Dataset >>
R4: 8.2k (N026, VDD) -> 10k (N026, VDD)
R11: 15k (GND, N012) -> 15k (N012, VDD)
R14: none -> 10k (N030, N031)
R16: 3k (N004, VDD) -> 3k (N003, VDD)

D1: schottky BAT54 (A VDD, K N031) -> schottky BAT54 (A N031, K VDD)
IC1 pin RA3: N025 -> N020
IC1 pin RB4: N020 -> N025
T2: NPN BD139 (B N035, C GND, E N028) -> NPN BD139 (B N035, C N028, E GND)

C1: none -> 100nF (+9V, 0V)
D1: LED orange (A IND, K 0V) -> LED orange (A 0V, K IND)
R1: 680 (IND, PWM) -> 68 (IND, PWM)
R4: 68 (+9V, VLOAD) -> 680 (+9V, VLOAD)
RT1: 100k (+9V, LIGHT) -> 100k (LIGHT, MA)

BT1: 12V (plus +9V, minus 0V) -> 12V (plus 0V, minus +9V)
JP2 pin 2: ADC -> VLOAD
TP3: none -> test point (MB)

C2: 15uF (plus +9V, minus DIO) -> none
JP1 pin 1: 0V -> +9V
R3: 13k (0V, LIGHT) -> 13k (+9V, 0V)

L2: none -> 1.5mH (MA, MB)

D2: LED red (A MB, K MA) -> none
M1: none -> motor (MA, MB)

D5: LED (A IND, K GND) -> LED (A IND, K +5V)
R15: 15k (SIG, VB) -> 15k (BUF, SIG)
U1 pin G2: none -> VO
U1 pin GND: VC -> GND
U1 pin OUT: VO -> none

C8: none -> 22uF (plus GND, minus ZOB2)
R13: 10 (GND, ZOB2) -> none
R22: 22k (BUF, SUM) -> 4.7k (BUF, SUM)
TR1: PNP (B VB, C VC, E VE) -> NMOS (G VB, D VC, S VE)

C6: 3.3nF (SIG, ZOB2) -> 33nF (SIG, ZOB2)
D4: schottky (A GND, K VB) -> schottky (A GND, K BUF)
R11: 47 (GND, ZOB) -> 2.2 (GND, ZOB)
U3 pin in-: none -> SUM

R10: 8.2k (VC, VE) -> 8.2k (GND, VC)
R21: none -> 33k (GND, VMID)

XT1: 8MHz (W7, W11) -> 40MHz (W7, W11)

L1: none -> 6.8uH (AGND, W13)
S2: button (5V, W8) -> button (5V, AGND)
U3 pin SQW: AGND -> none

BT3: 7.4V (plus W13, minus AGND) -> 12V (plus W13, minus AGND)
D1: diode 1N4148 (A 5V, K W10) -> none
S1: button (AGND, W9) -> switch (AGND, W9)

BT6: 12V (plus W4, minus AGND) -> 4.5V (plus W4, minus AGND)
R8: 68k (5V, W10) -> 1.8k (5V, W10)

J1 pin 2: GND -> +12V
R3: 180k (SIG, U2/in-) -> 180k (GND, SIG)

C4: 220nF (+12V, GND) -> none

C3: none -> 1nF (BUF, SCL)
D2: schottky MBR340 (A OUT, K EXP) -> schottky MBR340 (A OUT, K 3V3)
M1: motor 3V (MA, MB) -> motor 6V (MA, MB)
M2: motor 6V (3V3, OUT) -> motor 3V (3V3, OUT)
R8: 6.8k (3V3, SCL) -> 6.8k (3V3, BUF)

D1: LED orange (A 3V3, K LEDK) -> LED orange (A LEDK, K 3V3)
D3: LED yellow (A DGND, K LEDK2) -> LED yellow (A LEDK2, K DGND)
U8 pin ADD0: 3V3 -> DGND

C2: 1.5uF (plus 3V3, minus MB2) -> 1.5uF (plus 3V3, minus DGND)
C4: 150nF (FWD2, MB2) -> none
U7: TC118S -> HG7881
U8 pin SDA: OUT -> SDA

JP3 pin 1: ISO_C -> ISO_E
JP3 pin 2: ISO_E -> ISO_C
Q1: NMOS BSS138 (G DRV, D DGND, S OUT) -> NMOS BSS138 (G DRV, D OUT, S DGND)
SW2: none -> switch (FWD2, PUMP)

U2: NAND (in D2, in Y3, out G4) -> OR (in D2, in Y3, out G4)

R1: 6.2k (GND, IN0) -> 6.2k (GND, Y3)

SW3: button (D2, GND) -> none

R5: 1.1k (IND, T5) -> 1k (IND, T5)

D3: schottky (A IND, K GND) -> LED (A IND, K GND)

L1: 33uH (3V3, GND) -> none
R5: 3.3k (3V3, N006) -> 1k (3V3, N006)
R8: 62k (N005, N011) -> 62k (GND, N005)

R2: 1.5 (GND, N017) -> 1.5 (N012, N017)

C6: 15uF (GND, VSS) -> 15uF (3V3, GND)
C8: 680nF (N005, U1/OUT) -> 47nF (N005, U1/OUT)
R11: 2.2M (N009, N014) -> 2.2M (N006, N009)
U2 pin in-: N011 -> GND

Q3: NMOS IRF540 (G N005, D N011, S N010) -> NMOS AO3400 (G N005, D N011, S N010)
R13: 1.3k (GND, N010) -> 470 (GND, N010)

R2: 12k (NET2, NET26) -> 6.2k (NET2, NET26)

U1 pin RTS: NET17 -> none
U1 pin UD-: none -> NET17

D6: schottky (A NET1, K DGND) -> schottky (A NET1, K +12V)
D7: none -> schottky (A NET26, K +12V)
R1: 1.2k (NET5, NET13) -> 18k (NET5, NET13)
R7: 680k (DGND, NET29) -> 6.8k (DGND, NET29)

Work to be completed >> Every line above with the word "motor" belongs in the answer, copied as written.

Output of the task >>
M1: none -> motor (MA, MB)
M1: motor 3V (MA, MB) -> motor 6V (MA, MB)
M2: motor 6V (3V3, OUT) -> motor 3V (3V3, OUT)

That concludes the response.